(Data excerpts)
·····

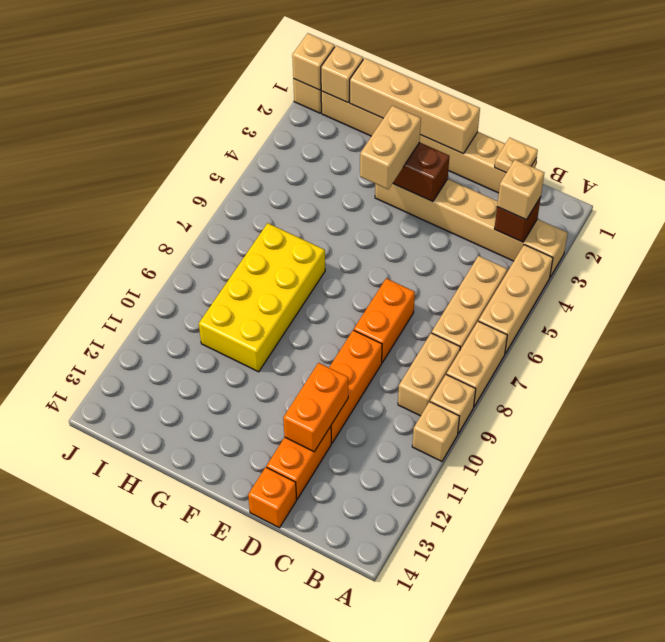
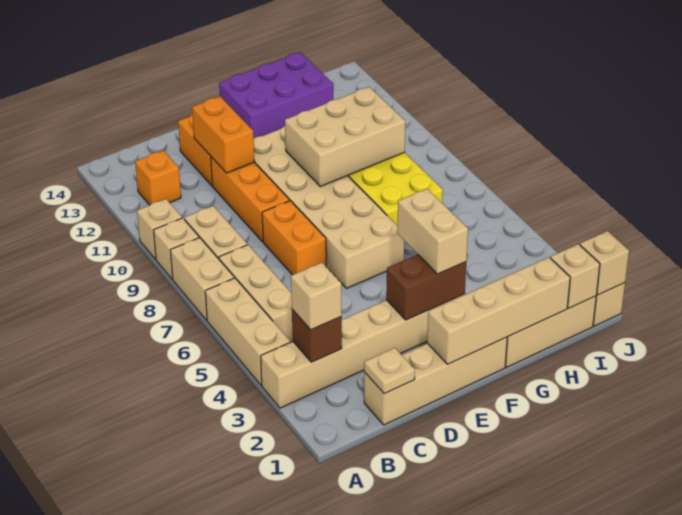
orange brick D14 level 1 -> orange brick B12 level 1
none -> tan brick E6:F11 level 1
none -> tan brick F9:H10 level 2
none -> purple brick F13:H14 level 1

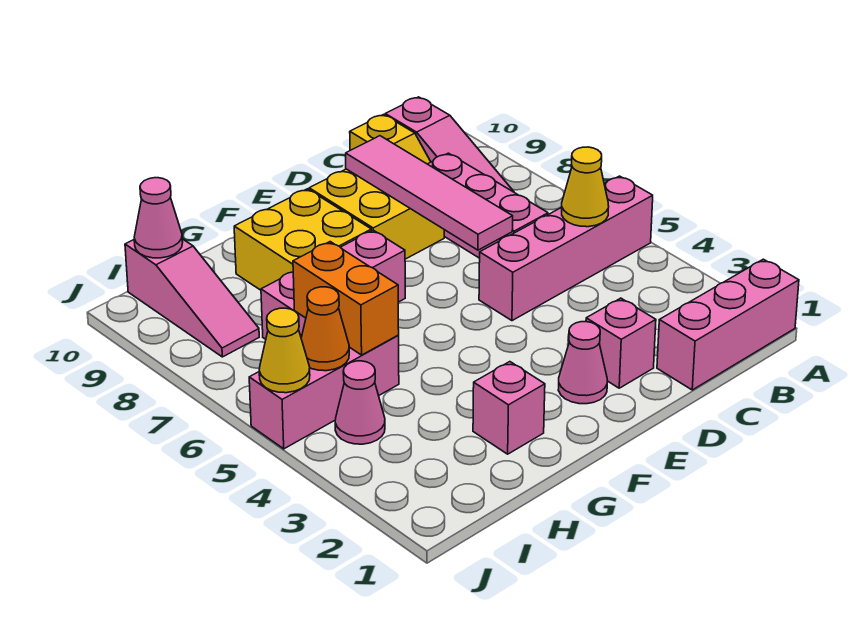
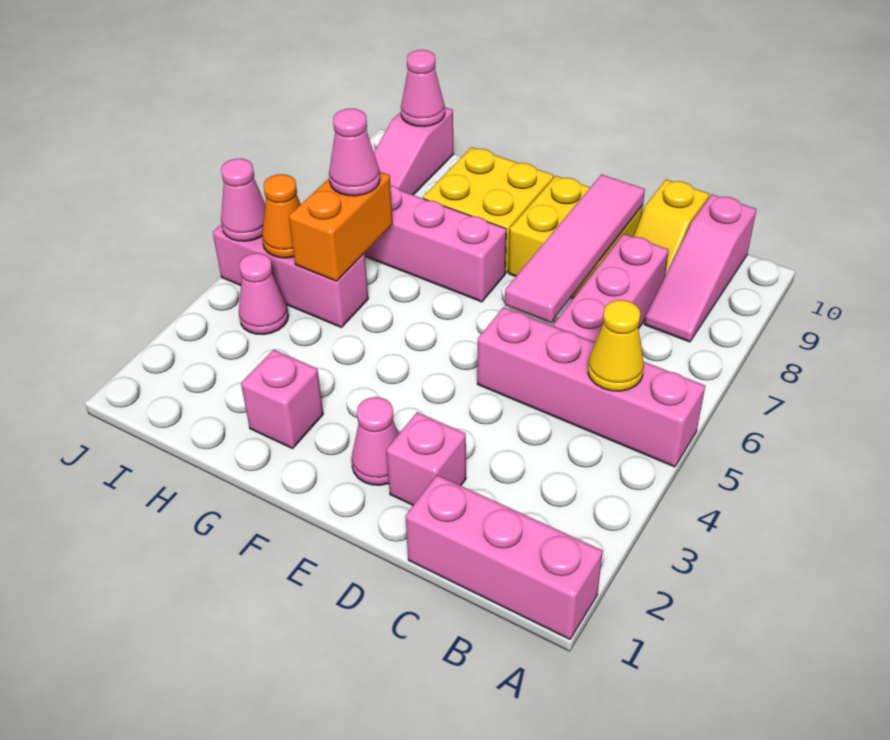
none -> pink cone H6 level 3
yellow cone J5 level 2 -> pink cone J5 level 2

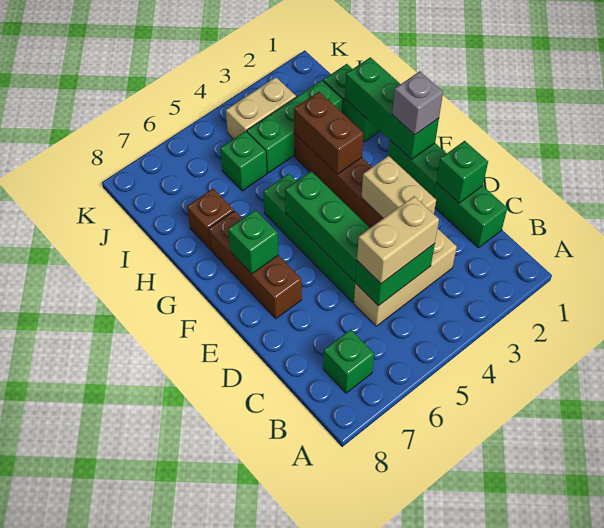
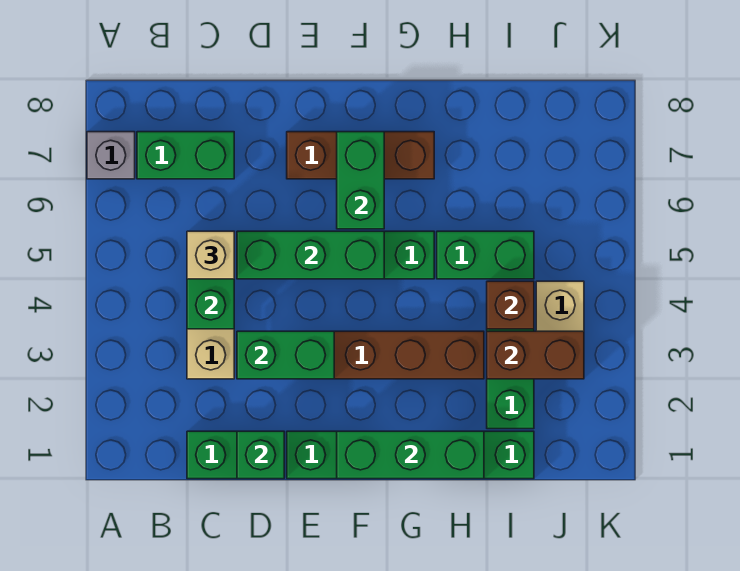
green brick B7 level 1 -> green brick B7:C7 level 1
tan brick C4:C5 level 3 -> tan brick C5 level 3
tan brick D3:E3 level 2 -> green brick D3:E3 level 2
grey brick F1 level 3 -> grey brick A7 level 1
green brick F7 level 2 -> green brick F6:F7 level 2
brown brick G3:H3 level 2 -> brown brick I3:J3 level 2
brown brick H7 level 1 -> brown brick I4 level 2
green brick I5 level 1 -> green brick H5:I5 level 1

·····

> **Goal of the exercise**:
Some lines above hold the word "none". Copy all of them.

> **Result**:
none -> tan brick E6:F11 level 1
none -> tan brick F9:H10 level 2
none -> purple brick F13:H14 level 1
none -> pink cone H6 level 3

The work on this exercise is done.